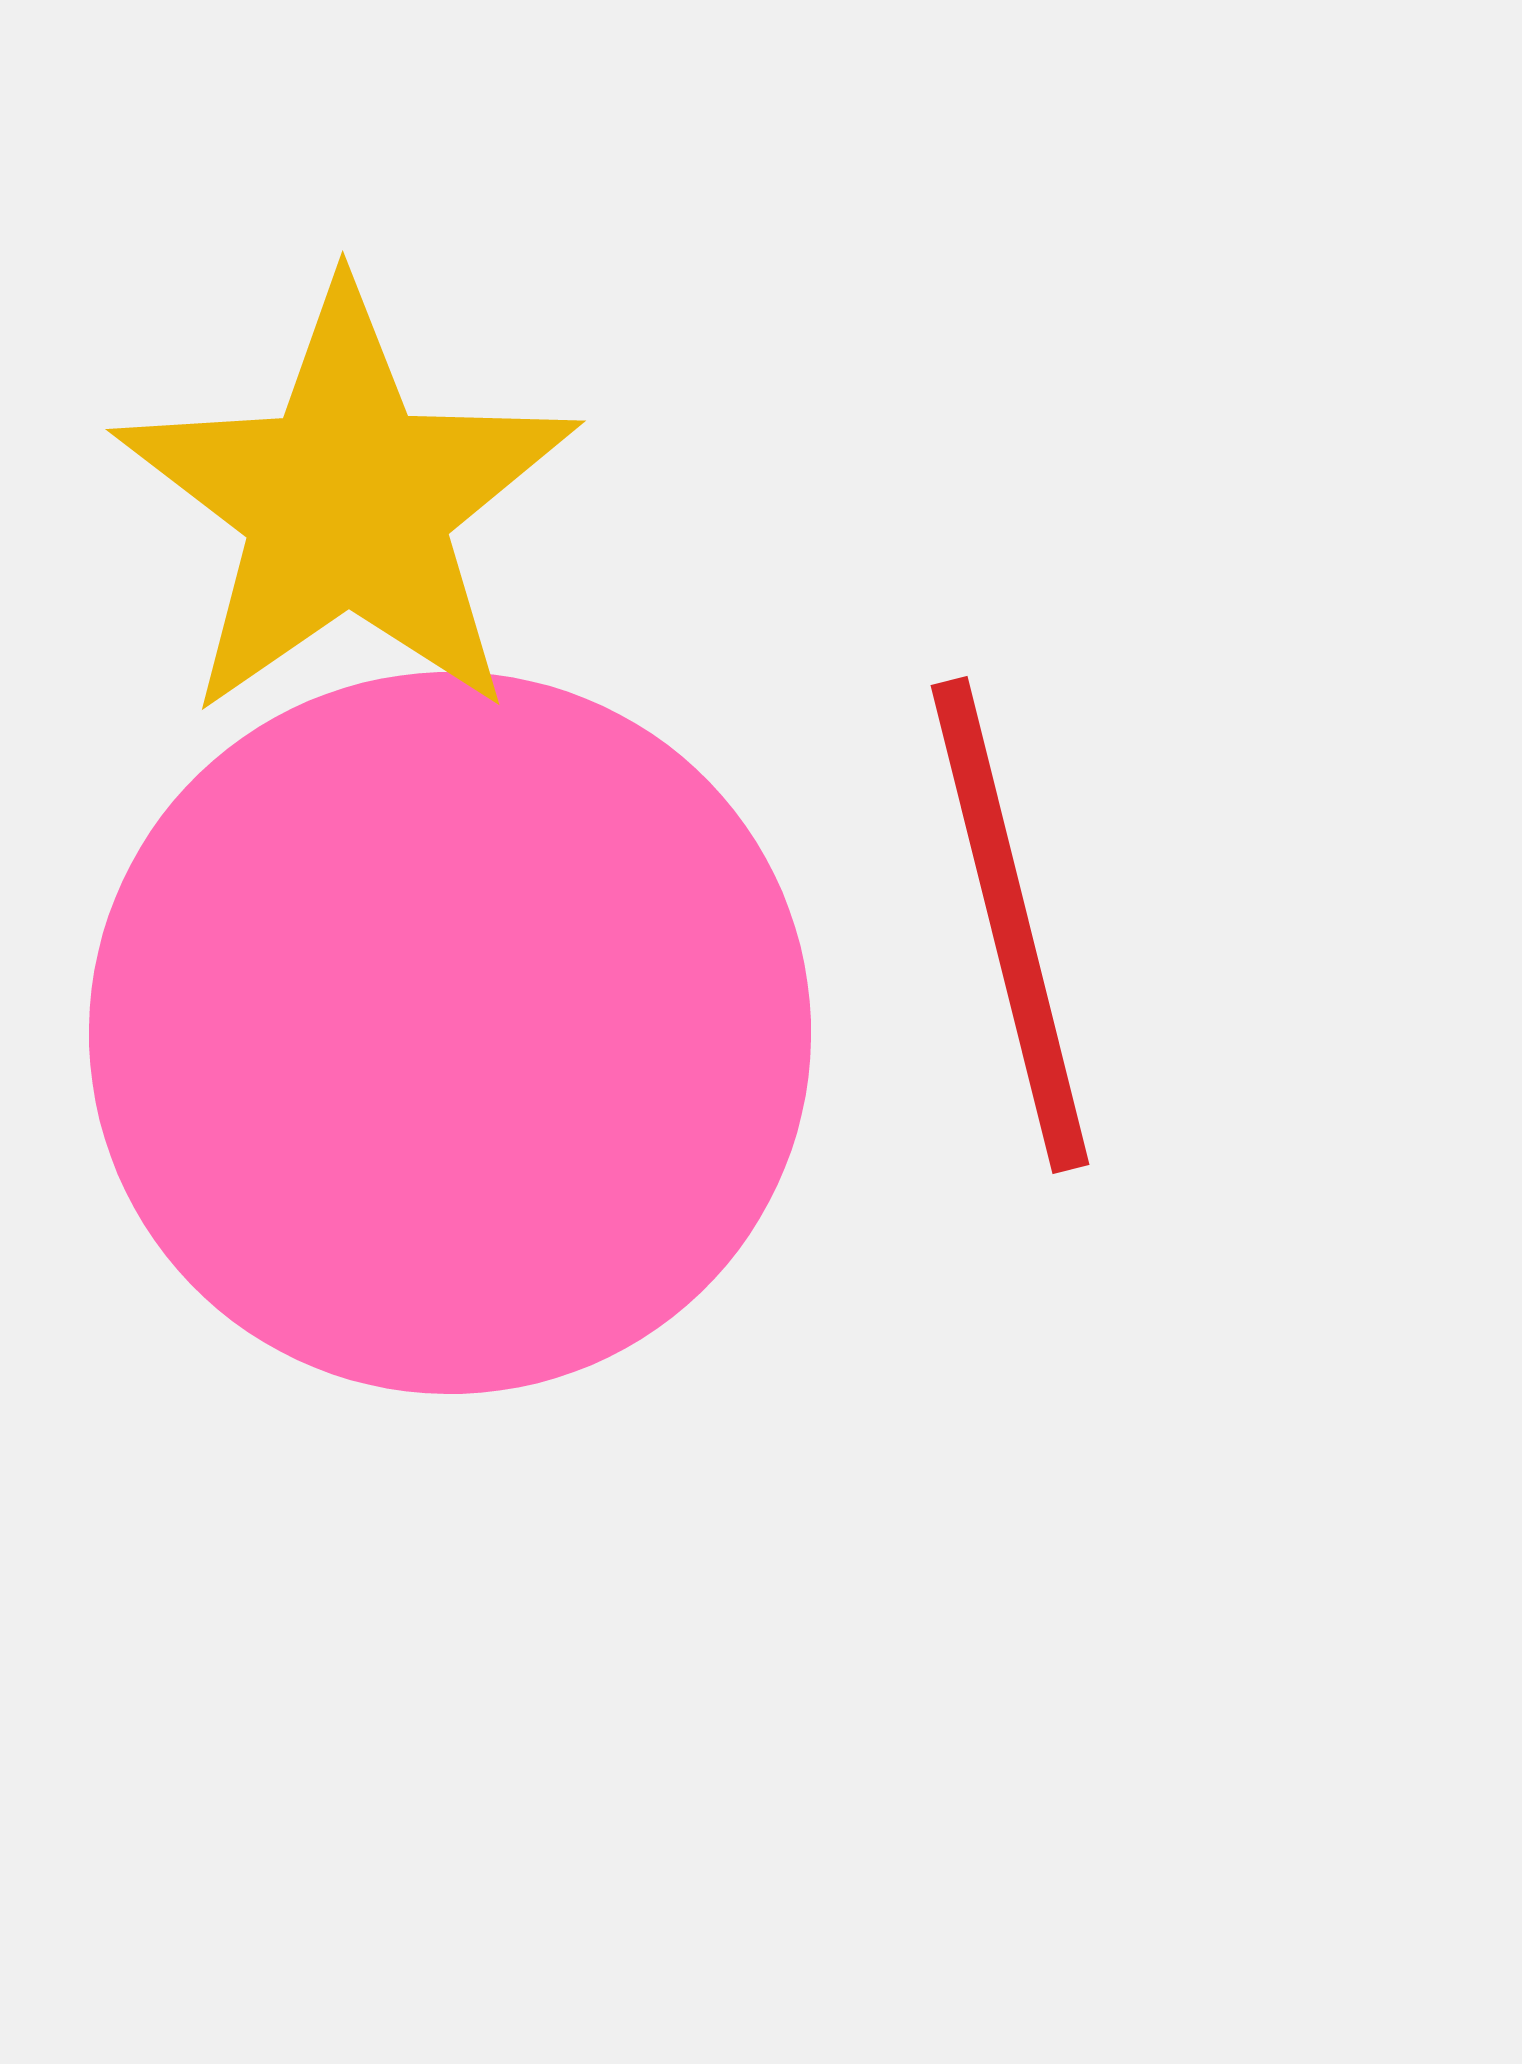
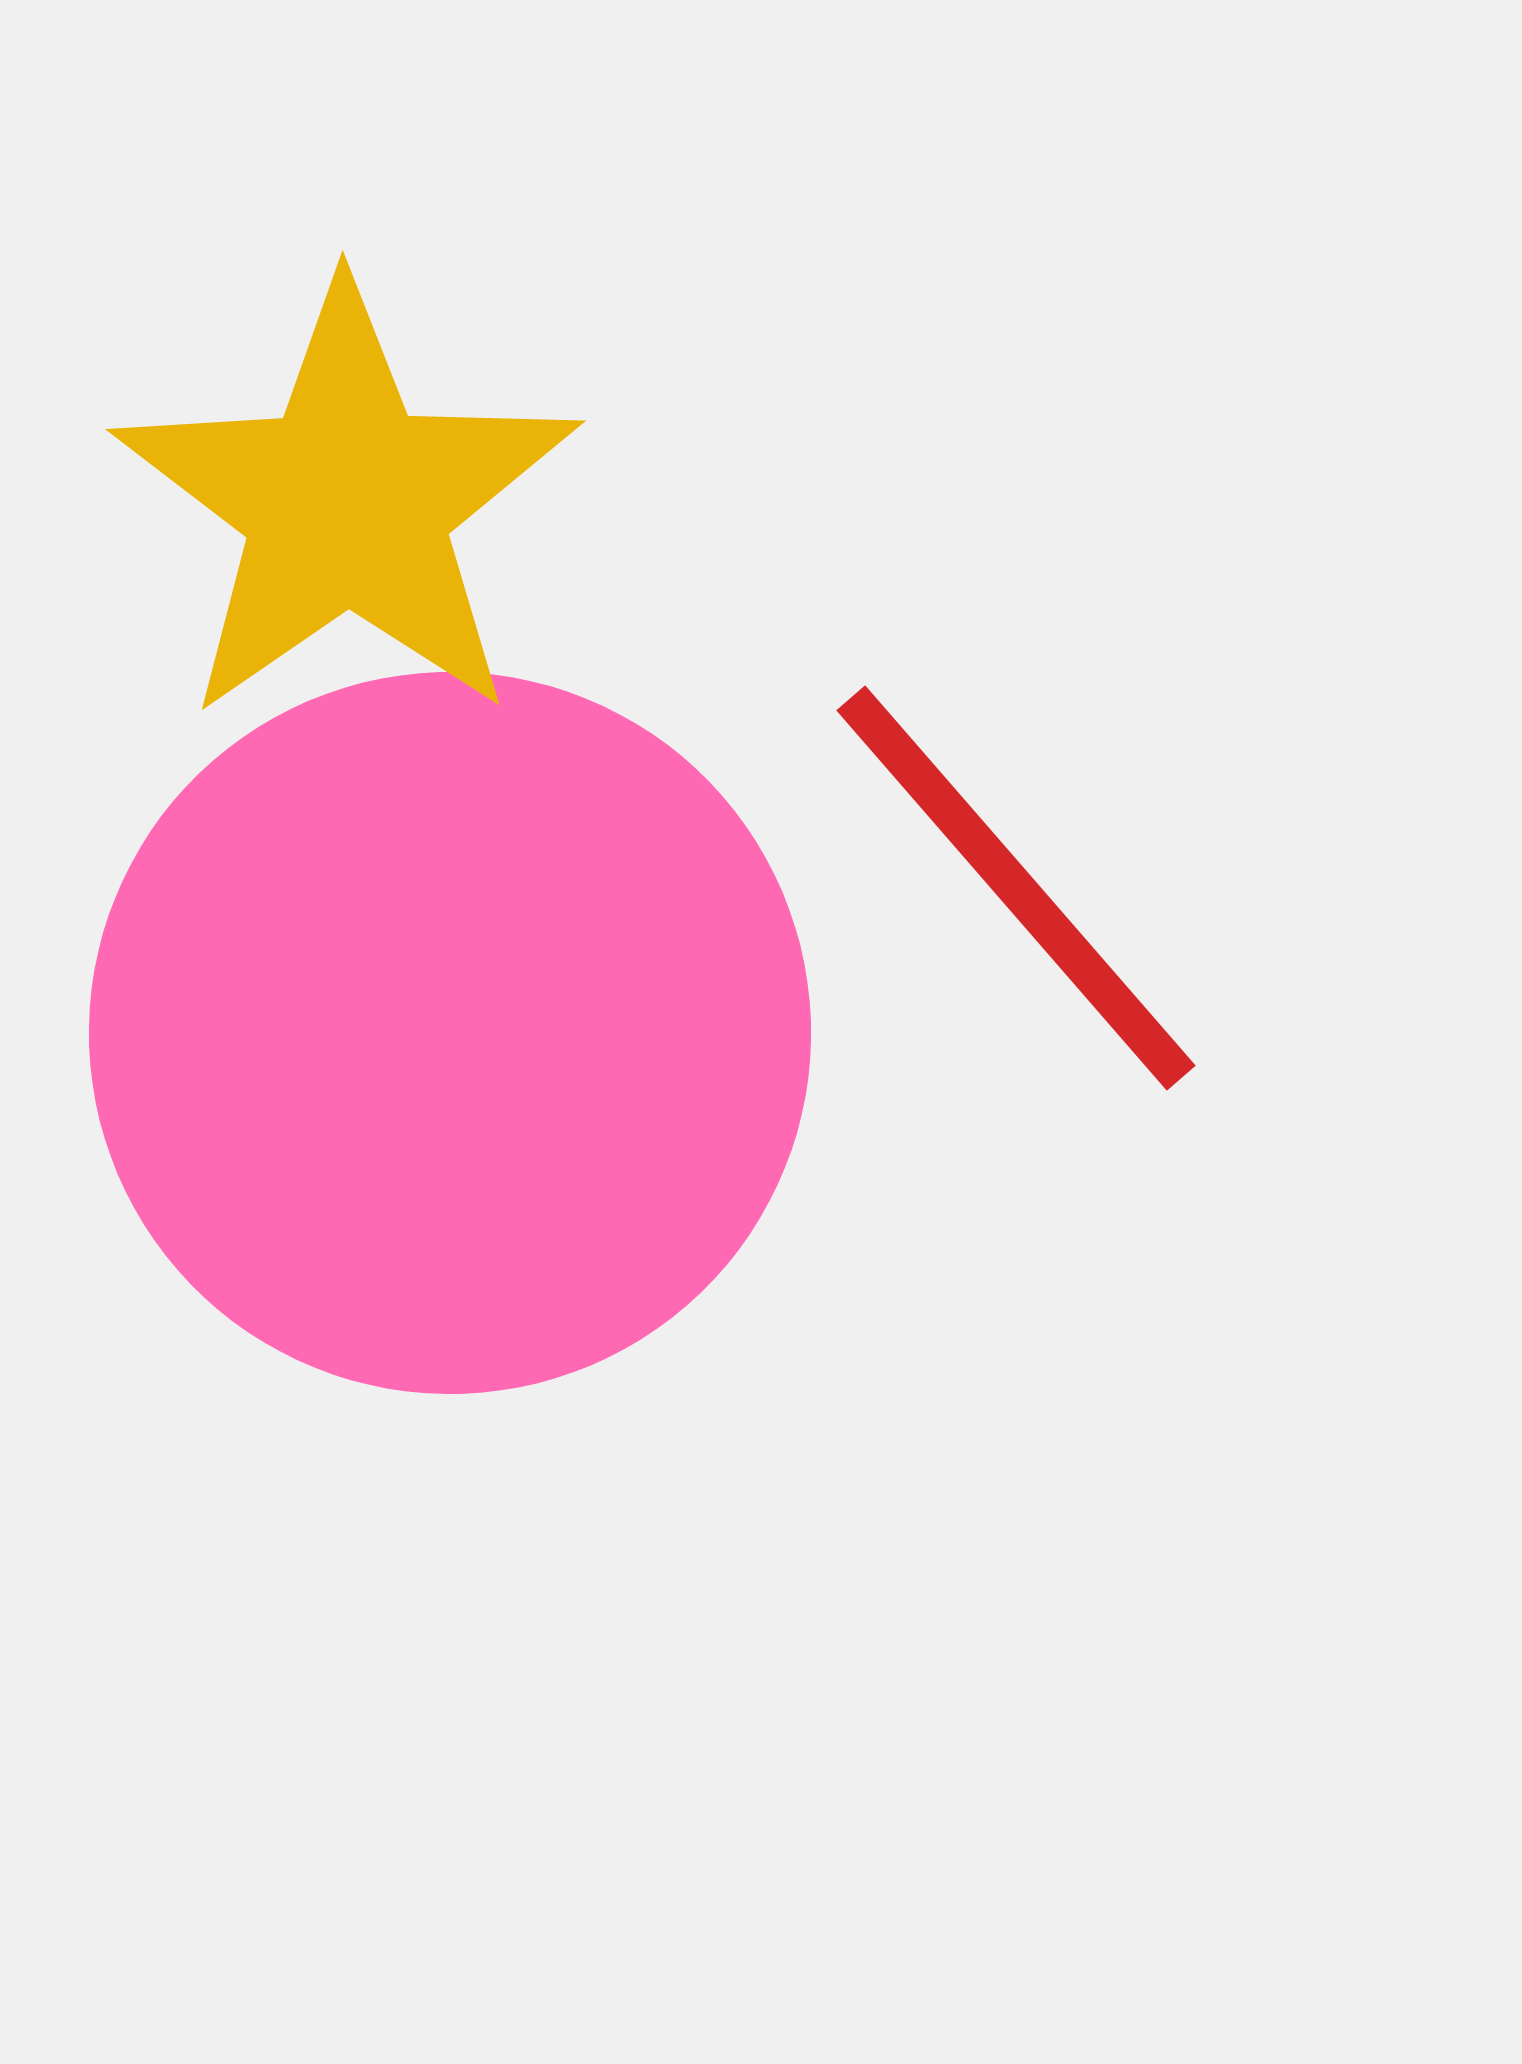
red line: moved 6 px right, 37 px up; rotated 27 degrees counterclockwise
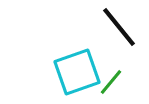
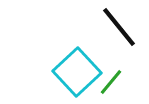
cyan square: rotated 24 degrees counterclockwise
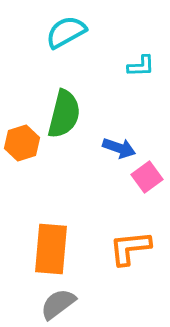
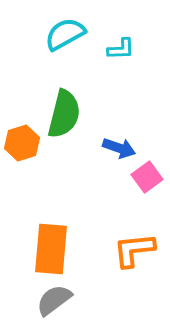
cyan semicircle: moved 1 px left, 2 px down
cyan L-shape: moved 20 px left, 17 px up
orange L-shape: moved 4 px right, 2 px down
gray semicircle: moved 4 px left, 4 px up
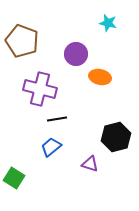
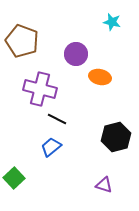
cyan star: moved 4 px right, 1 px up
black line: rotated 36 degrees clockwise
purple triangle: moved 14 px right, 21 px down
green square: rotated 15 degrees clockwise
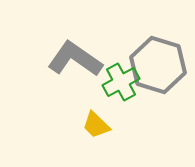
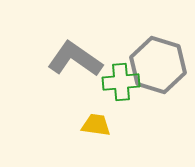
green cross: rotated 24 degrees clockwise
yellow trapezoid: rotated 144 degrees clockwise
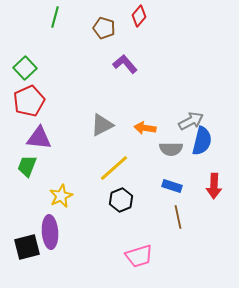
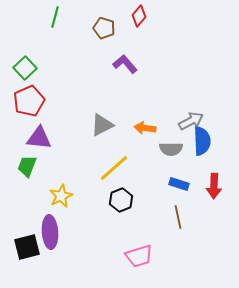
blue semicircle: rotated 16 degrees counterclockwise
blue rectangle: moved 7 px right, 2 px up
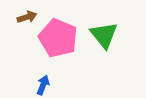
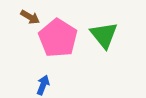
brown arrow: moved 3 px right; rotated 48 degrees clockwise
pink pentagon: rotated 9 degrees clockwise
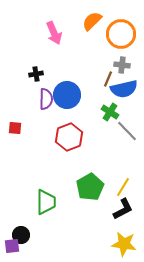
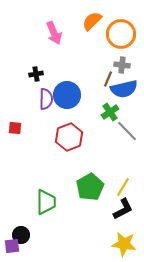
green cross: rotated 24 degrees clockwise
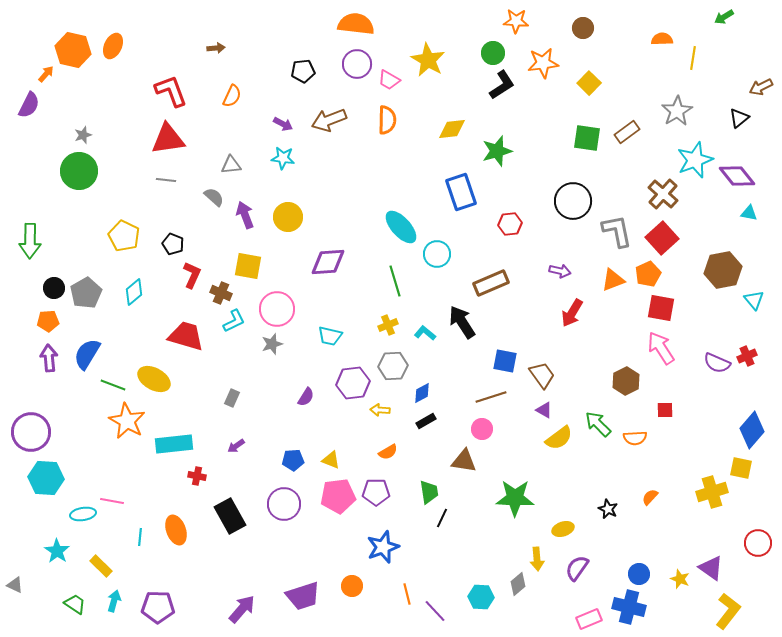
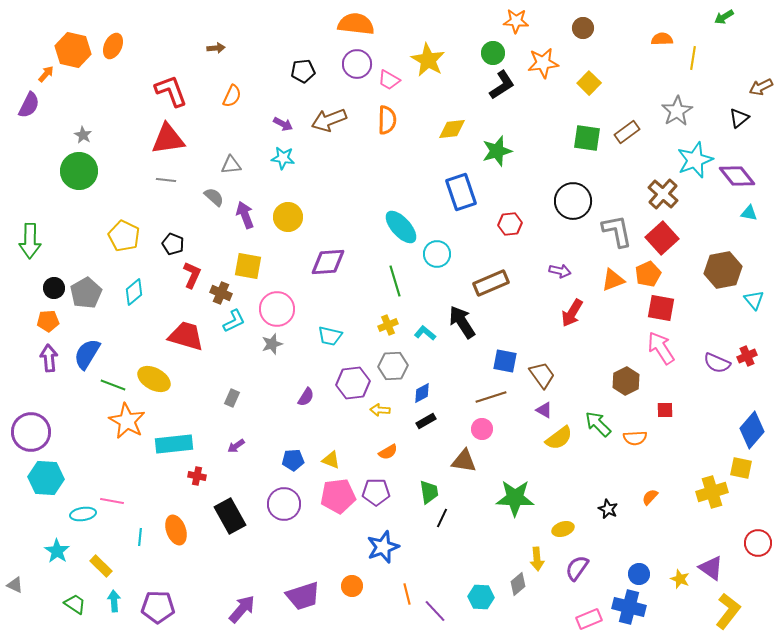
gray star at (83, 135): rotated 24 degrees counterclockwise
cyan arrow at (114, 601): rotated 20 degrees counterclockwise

= = = = = = =

--- What to produce ---
Could you write out, word for word, the lines from the one containing "black line: rotated 36 degrees clockwise" through the last line of the records, leaving out the pictures?

--- Written solution ---
black line: rotated 36 degrees clockwise
purple triangle: moved 14 px right, 21 px down
green square: rotated 15 degrees clockwise
green cross: rotated 24 degrees clockwise
yellow trapezoid: rotated 144 degrees clockwise
blue semicircle: rotated 16 degrees counterclockwise
blue rectangle: moved 7 px right, 2 px up
brown arrow: moved 3 px right; rotated 48 degrees clockwise
pink pentagon: rotated 9 degrees clockwise
green cross: rotated 24 degrees clockwise
gray star at (83, 135): rotated 24 degrees counterclockwise
cyan arrow at (114, 601): rotated 20 degrees counterclockwise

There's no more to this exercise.